───── PROVIDED DATA ─────

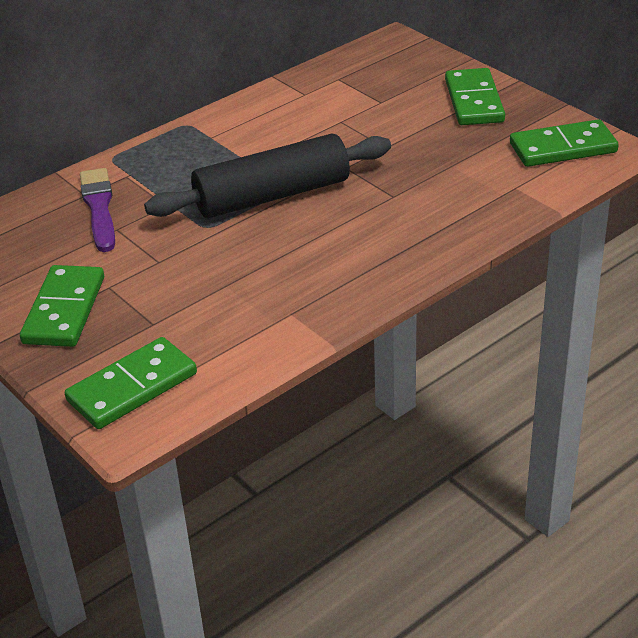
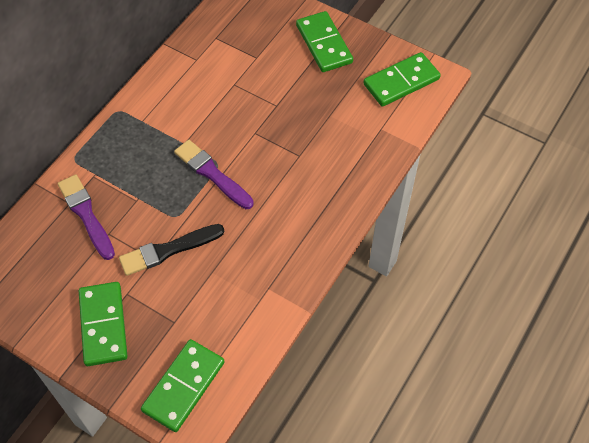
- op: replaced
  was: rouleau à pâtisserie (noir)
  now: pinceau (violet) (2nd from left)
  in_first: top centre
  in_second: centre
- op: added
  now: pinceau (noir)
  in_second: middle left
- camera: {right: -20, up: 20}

─────
───── PROVIDED DATA ─────

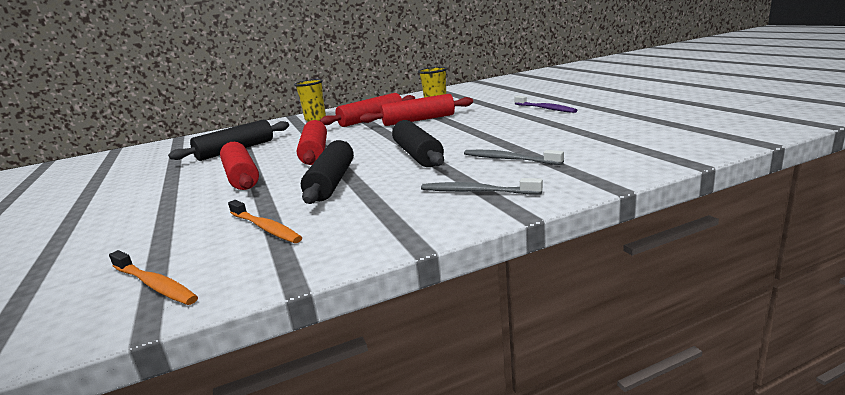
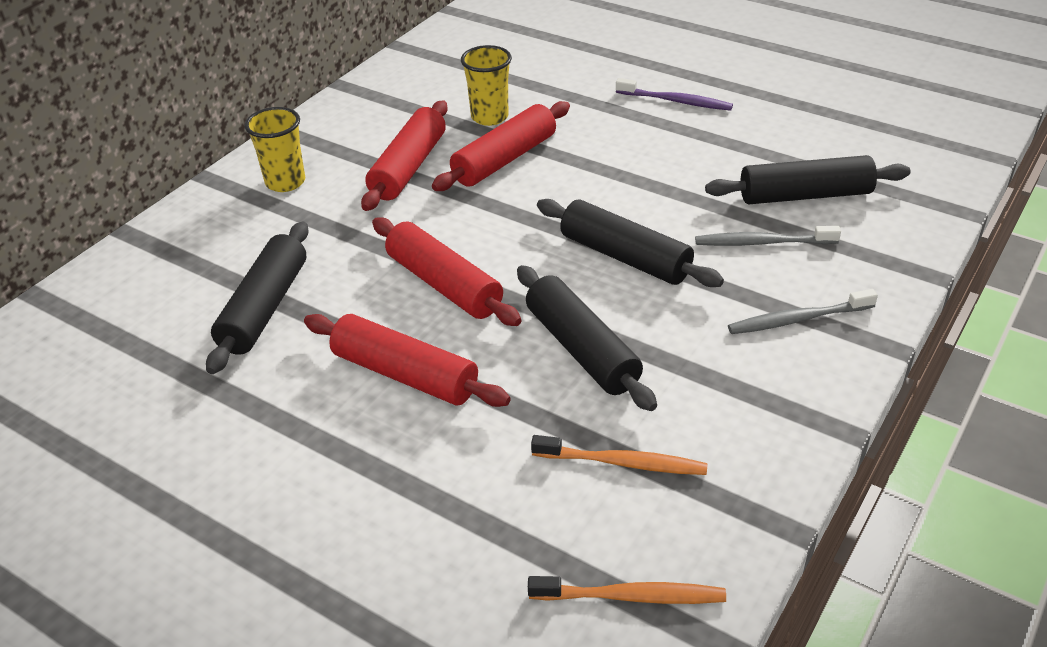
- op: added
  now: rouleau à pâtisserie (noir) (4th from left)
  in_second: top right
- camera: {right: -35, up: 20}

─────

*TASK PROMPT*: Starting from the records above, copy each line where the string "noir" is found.

*WRITTEN RESPONSE*:
  was: rouleau à pâtisserie (noir)
  now: pinceau (noir)
  now: rouleau à pâtisserie (noir) (4th from left)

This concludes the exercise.